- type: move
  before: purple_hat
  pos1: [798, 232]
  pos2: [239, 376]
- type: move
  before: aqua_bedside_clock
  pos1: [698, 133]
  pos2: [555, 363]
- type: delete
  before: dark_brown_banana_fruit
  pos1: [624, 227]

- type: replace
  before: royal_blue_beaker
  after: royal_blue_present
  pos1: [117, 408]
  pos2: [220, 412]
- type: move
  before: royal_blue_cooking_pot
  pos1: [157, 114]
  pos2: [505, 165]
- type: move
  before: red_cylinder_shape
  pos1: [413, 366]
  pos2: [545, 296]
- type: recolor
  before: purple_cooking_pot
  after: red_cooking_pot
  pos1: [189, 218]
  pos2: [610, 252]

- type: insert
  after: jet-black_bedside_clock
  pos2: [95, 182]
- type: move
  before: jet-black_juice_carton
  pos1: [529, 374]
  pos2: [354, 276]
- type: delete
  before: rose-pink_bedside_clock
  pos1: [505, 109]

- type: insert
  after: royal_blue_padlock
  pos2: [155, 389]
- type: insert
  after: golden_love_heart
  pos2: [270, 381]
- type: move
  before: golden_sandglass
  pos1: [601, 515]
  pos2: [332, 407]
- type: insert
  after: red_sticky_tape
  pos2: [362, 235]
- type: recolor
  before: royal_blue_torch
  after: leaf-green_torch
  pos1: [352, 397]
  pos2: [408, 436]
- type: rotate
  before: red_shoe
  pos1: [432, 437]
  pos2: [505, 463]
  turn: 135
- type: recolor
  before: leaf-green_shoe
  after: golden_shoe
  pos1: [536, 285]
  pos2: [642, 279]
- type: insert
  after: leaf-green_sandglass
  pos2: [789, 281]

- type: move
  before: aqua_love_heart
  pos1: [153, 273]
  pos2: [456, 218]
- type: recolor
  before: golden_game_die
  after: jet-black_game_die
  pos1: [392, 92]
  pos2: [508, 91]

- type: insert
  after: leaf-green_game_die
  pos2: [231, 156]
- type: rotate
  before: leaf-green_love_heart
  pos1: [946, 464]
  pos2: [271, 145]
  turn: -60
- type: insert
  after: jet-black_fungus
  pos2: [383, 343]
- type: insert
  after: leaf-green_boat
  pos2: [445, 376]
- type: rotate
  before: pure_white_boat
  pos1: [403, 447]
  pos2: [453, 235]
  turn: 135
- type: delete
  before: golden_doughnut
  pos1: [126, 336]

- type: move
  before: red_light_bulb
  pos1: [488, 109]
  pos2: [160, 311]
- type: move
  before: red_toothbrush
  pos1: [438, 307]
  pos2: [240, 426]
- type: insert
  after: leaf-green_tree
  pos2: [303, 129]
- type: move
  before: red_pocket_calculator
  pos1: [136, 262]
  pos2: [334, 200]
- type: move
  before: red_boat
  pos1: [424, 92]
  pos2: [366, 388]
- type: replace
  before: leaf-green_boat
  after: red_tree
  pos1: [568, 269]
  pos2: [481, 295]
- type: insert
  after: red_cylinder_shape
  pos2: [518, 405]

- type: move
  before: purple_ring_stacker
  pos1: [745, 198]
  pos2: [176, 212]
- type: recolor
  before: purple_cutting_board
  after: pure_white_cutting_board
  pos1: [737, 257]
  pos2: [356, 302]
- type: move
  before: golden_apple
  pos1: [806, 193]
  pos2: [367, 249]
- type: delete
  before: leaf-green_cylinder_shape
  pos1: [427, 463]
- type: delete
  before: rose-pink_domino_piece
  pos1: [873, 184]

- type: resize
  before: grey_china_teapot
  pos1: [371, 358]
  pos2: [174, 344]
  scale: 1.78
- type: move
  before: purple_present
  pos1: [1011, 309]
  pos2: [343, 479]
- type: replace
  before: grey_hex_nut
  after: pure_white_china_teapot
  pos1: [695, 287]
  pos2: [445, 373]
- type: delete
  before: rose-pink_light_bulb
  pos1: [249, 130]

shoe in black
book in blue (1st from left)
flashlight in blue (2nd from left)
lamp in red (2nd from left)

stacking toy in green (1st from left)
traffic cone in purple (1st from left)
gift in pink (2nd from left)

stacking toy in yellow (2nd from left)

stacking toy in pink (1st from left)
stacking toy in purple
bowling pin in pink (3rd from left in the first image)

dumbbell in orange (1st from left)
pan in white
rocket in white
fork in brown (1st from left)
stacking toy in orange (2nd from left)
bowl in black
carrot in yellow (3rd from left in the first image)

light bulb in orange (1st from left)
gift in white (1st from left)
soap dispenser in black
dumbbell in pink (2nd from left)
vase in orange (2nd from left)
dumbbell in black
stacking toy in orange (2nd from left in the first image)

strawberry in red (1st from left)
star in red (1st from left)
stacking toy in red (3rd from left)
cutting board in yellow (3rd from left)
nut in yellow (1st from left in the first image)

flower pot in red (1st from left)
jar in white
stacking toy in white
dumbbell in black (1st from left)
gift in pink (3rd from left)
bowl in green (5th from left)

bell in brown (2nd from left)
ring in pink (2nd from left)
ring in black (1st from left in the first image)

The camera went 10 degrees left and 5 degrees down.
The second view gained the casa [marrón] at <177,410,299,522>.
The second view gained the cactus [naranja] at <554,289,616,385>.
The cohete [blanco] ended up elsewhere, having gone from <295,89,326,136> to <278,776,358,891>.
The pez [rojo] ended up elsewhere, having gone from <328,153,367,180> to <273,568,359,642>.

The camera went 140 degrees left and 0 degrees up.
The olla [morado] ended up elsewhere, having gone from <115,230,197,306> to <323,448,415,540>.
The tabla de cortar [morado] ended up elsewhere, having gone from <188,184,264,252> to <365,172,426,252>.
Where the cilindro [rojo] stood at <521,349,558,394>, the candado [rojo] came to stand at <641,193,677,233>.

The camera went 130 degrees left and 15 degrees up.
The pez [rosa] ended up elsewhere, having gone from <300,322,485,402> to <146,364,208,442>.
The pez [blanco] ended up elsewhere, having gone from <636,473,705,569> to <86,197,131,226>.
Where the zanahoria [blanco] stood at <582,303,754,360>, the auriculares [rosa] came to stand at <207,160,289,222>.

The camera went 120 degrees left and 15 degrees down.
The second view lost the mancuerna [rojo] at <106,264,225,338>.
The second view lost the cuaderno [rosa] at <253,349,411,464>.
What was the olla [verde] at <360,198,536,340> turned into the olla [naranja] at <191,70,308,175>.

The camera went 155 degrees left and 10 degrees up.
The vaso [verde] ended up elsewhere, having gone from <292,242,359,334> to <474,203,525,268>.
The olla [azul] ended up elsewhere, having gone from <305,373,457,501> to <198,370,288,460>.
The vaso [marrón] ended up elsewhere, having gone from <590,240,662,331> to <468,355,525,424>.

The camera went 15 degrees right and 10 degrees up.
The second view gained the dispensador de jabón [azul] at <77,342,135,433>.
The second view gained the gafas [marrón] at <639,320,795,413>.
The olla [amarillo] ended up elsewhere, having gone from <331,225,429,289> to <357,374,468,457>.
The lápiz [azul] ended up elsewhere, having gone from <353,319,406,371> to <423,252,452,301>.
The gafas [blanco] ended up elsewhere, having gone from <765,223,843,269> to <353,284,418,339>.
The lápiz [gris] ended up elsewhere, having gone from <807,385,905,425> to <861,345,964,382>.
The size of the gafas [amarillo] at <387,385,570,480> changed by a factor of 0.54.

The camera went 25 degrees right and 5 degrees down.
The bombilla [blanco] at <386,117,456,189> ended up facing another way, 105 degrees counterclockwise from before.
_____
> **Problem statement**
Going through the records, say how many lines hold the string "morado". Only the number should be given.

> **Written solution**
2